→ TASK DESCRIPTION
Render each line below as an item in a numbered list, starting with the line that contains "memory of J." and going on through the line that contains "r8 c'8 ees'8.-^". Leave out any blank lines.

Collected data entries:
-=-=-

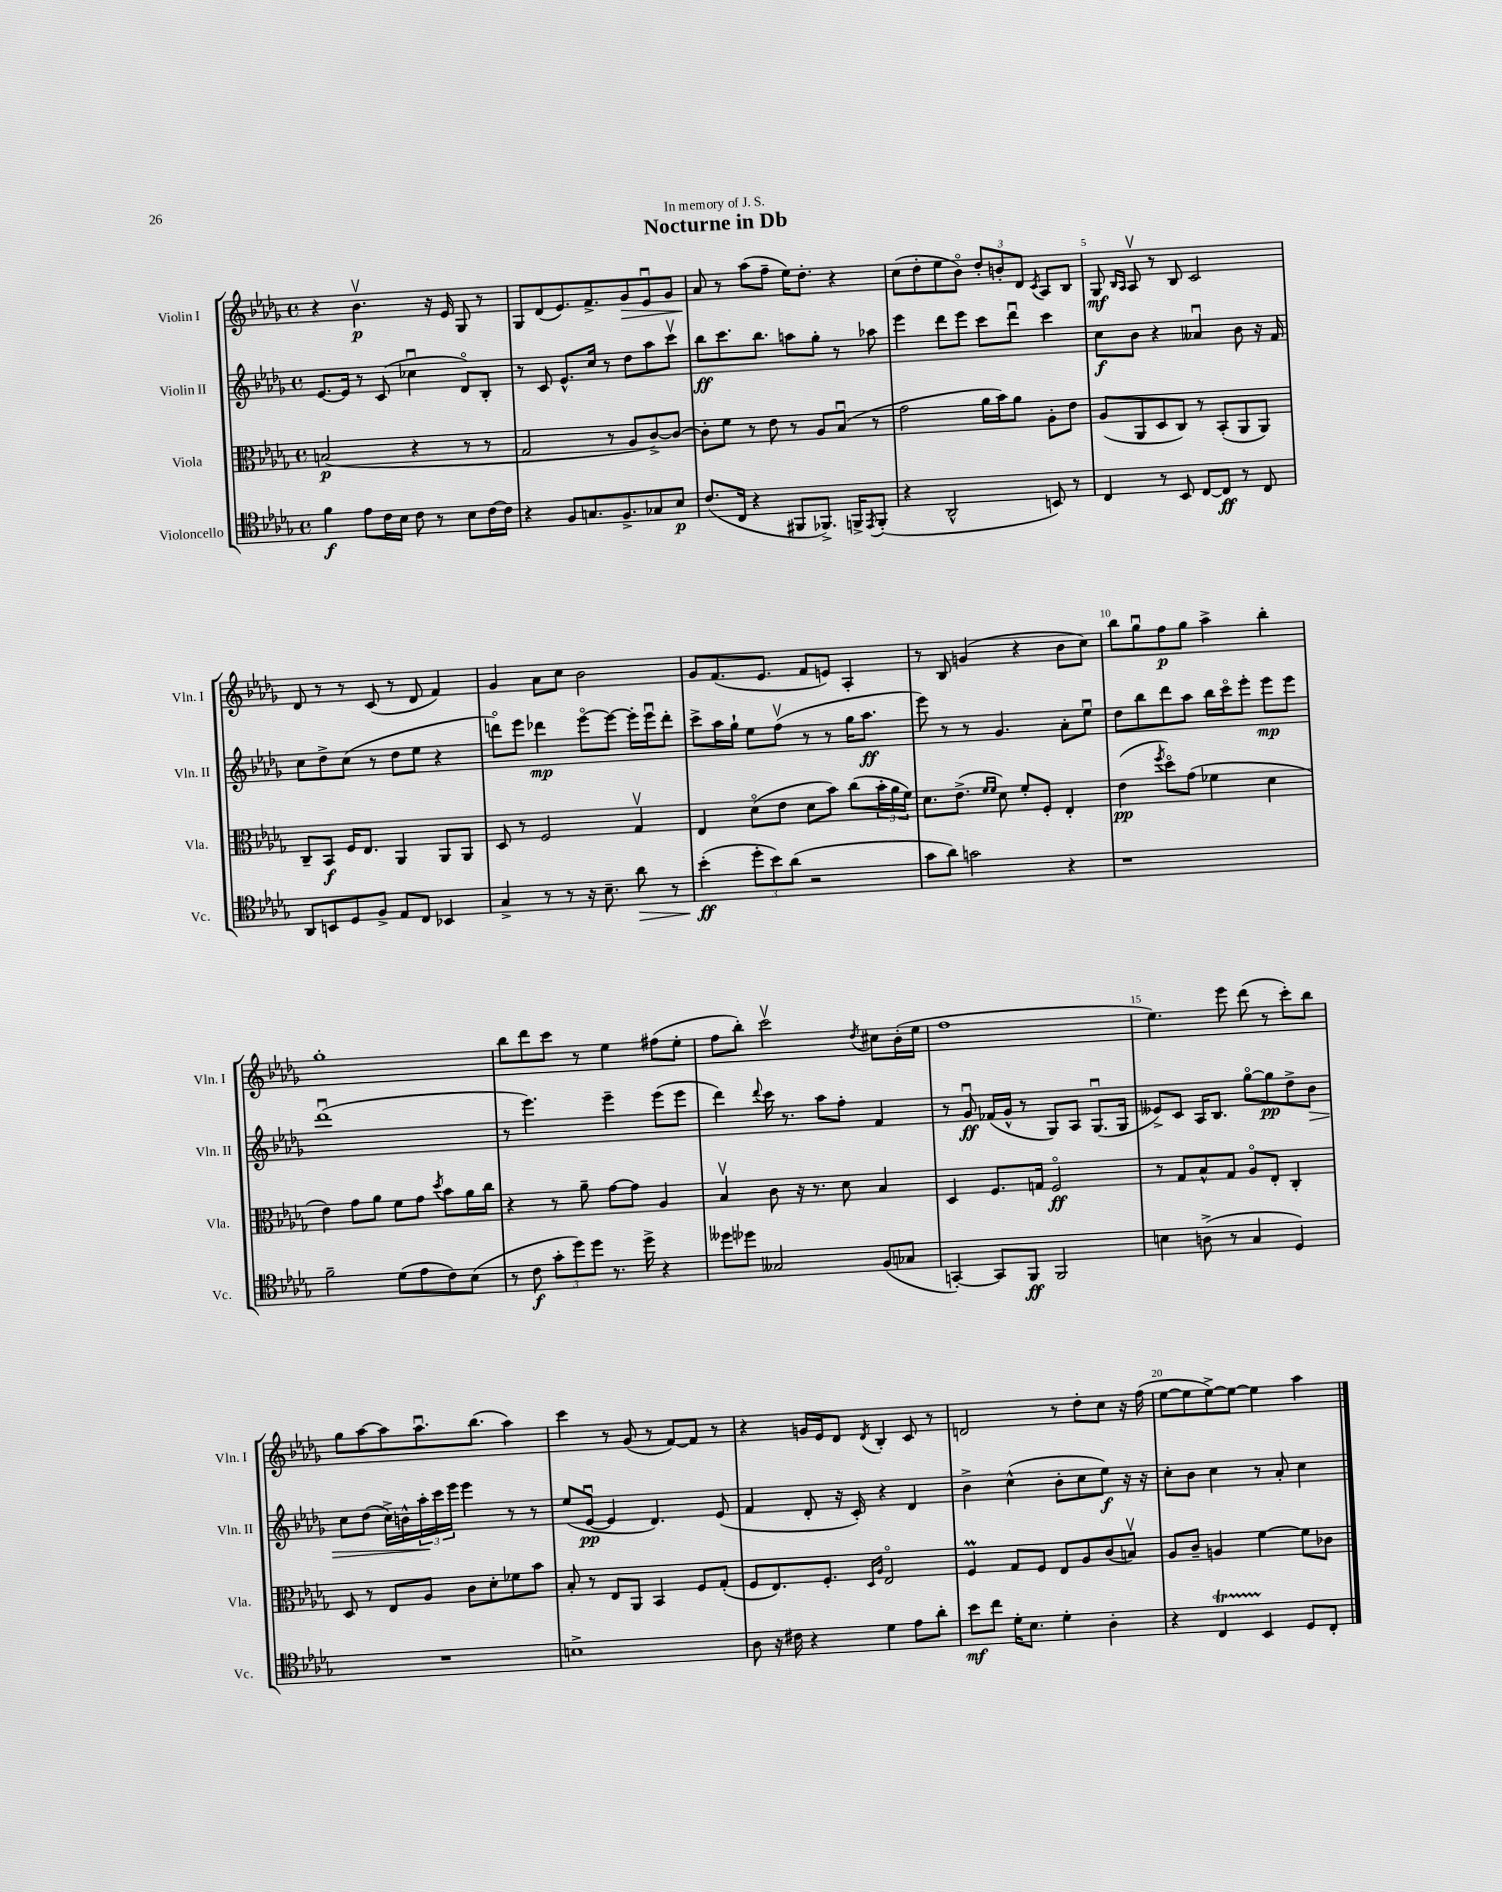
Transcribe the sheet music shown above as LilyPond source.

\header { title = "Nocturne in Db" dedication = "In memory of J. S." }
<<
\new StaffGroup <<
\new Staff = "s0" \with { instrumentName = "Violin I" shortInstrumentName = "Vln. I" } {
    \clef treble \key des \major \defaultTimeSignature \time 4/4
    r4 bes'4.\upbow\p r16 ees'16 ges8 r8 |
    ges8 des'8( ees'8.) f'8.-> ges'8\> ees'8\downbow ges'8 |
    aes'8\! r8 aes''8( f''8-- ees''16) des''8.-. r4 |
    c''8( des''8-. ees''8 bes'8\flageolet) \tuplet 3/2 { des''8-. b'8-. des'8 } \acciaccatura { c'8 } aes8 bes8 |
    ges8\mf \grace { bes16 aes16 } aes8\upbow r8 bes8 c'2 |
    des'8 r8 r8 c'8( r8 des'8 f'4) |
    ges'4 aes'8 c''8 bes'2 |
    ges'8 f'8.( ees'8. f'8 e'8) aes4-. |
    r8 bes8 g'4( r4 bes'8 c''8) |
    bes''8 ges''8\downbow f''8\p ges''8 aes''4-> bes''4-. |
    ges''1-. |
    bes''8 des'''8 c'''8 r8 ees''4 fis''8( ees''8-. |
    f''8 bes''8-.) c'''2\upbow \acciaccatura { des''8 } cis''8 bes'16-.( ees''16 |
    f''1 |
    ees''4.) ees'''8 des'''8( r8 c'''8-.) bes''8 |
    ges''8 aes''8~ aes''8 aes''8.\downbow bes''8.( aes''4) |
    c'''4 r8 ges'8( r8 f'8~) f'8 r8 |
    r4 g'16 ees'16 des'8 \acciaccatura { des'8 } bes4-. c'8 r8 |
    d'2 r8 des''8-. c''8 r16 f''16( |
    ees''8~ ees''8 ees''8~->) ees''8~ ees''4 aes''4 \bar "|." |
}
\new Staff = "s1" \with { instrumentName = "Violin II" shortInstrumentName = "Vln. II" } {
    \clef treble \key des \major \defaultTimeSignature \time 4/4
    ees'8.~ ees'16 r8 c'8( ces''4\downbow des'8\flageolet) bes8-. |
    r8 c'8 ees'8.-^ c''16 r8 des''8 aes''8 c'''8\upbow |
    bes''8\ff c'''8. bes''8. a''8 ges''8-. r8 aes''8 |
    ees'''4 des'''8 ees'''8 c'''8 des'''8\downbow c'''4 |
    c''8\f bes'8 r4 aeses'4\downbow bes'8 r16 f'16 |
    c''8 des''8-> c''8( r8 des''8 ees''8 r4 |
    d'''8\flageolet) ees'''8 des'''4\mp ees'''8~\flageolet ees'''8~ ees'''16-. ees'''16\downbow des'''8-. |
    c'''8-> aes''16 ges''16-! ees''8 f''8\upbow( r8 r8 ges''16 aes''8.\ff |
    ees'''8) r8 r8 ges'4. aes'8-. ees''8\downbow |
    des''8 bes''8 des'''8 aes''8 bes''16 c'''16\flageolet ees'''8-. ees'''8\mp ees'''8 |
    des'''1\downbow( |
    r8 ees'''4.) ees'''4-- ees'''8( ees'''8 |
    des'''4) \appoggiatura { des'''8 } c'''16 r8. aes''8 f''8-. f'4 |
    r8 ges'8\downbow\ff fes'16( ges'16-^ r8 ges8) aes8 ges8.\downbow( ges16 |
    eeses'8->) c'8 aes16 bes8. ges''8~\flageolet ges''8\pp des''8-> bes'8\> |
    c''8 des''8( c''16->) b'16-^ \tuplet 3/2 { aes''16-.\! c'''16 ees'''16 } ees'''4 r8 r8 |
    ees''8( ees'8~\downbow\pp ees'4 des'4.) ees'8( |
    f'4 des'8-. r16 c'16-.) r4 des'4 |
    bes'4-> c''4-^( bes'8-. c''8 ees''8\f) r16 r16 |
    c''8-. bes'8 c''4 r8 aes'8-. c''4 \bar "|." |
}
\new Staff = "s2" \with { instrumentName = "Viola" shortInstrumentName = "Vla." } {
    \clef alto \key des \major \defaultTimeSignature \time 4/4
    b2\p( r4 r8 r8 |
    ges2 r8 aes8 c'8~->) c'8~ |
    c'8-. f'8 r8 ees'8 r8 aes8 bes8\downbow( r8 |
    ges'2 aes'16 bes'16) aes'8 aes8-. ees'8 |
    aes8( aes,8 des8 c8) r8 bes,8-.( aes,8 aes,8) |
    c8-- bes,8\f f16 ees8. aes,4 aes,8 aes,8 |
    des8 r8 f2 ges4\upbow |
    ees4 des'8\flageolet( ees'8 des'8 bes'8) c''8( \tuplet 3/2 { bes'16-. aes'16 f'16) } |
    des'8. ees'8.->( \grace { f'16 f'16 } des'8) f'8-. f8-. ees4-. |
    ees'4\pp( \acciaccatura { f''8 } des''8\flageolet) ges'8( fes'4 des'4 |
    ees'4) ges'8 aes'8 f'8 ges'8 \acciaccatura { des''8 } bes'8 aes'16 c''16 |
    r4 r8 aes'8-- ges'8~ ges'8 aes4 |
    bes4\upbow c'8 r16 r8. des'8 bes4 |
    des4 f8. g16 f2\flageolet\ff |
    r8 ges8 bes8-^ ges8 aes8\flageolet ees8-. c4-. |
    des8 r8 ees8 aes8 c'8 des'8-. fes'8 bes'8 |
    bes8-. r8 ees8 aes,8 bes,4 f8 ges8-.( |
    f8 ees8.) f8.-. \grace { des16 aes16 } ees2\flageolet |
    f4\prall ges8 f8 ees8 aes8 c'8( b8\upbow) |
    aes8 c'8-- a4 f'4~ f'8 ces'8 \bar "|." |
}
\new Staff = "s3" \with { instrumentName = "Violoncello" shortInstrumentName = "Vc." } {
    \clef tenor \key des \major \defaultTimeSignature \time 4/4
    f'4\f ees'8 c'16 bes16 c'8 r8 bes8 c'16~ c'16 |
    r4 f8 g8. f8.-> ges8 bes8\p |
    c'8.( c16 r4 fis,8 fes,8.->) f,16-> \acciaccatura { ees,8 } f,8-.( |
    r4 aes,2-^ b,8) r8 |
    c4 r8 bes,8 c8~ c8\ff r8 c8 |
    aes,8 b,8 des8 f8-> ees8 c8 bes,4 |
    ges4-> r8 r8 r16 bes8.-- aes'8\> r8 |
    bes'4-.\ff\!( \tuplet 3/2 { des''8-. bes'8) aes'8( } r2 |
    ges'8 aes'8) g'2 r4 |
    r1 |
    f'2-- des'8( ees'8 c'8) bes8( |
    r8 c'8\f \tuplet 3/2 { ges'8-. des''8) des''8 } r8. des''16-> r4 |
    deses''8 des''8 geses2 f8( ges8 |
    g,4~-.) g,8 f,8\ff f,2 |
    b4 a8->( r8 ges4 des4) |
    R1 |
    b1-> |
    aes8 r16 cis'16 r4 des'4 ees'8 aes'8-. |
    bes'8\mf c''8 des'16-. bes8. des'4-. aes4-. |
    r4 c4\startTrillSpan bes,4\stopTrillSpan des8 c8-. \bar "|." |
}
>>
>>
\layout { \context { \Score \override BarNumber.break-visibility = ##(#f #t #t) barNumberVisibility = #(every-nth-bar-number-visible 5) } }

-=-=-

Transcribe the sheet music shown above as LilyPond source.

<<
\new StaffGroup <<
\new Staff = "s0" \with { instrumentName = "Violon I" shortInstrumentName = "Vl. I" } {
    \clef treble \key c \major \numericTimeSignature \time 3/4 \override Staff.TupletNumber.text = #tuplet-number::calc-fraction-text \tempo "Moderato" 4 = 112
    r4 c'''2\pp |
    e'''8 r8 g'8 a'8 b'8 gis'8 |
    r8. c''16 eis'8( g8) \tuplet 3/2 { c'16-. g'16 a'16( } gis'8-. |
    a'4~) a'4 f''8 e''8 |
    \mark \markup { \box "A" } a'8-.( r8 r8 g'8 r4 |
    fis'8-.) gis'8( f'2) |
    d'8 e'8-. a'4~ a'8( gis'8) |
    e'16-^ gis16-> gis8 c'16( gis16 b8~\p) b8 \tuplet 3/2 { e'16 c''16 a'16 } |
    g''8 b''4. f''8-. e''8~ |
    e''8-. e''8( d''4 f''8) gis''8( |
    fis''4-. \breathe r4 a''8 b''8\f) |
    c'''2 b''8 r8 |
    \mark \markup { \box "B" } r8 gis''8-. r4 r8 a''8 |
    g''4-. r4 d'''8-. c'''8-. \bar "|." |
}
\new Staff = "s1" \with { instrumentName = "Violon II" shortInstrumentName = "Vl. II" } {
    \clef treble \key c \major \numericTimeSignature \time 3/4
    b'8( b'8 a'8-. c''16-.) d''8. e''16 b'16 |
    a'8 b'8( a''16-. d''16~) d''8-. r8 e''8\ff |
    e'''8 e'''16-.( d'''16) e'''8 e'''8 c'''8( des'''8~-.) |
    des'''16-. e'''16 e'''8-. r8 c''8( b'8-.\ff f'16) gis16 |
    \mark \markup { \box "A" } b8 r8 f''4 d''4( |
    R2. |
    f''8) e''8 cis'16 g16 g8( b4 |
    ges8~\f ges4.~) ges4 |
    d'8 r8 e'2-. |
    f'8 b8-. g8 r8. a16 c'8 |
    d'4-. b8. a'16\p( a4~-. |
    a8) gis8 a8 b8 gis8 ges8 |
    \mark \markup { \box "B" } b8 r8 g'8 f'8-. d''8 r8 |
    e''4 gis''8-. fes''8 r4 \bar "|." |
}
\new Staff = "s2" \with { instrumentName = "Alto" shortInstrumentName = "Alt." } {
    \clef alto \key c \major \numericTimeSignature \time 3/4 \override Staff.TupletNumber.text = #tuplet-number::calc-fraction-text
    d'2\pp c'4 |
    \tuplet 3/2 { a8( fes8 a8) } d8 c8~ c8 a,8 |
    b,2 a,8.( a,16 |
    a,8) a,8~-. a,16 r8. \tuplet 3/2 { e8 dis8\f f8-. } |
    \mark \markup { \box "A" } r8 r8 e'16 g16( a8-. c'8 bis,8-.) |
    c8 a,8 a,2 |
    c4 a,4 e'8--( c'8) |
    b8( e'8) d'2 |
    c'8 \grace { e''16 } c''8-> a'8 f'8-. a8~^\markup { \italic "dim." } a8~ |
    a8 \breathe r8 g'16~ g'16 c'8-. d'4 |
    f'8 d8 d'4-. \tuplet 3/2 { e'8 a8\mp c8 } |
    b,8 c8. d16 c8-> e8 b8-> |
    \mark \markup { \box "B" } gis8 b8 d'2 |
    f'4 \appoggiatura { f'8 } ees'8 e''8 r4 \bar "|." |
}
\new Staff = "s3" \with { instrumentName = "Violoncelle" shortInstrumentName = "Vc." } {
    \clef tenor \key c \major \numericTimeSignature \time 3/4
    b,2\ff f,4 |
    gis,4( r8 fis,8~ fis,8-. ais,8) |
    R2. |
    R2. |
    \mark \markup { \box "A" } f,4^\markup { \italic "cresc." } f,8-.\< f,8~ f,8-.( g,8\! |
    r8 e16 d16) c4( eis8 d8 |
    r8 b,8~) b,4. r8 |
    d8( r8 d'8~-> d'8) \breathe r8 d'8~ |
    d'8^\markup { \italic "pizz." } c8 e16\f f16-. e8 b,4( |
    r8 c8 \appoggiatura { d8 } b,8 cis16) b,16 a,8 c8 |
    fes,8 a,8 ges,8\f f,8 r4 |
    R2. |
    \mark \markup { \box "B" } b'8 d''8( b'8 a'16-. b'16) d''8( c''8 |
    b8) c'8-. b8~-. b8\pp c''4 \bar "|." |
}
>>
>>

-=-=-

→ FINAL ANSWER
1. \header { title = "Nocturne in Db" dedication = "In memory of J. S." }
2. <<
3. \new StaffGroup <<
4. \new Staff = "s0" \with { instrumentName = "Violin I" shortInstrumentName = "Vln. I" } {
5.     \clef treble \key des \major \defaultTimeSignature \time 4/4
6.     r4 bes'4.\upbow\p r16 ees'16 ges8 r8 |
7.     ges8 des'8( ees'8.) f'8.-> ges'8\> ees'8\downbow ges'8 |
8.     aes'8\! r8 aes''8( f''8-- ees''16) des''8.-. r4 |
9.     c''8( des''8-. ees''8 bes'8\flageolet) \tuplet 3/2 { des''8-. b'8-. des'8 } \acciaccatura { c'8 } aes8 bes8 |
10.     ges8\mf \grace { bes16 aes16 } aes8\upbow r8 bes8 c'2 |
11.     des'8 r8 r8 c'8( r8 des'8 f'4) |
12.     ges'4 aes'8 c''8 bes'2 |
13.     ges'8 f'8.( ees'8. f'8 e'8) aes4-. |
14.     r8 bes8 g'4( r4 bes'8 c''8) |
15.     bes''8 ges''8\downbow f''8\p ges''8 aes''4-> bes''4-. |
16.     ges''1-. |
17.     bes''8 des'''8 c'''8 r8 ees''4 fis''8( ees''8-. |
18.     f''8 bes''8-.) c'''2\upbow \acciaccatura { des''8 } cis''8 bes'16-.( ees''16 |
19.     f''1 |
20.     ees''4.) ees'''8 des'''8( r8 c'''8-.) bes''8 |
21.     ges''8 aes''8~ aes''8 aes''8.\downbow bes''8.( aes''4) |
22.     c'''4 r8 ges'8( r8 f'8~) f'8 r8 |
23.     r4 g'16 ees'16 des'8 \acciaccatura { des'8 } bes4-. c'8 r8 |
24.     d'2 r8 des''8-. c''8 r16 f''16( |
25.     ees''8~ ees''8 ees''8~->) ees''8~ ees''4 aes''4 \bar "|." |
26. }
27. \new Staff = "s1" \with { instrumentName = "Violin II" shortInstrumentName = "Vln. II" } {
28.     \clef treble \key des \major \defaultTimeSignature \time 4/4
29.     ees'8.~ ees'16 r8 c'8( ces''4\downbow des'8\flageolet) bes8-. |
30.     r8 c'8 ees'8.-^ c''16 r8 des''8 aes''8 c'''8\upbow |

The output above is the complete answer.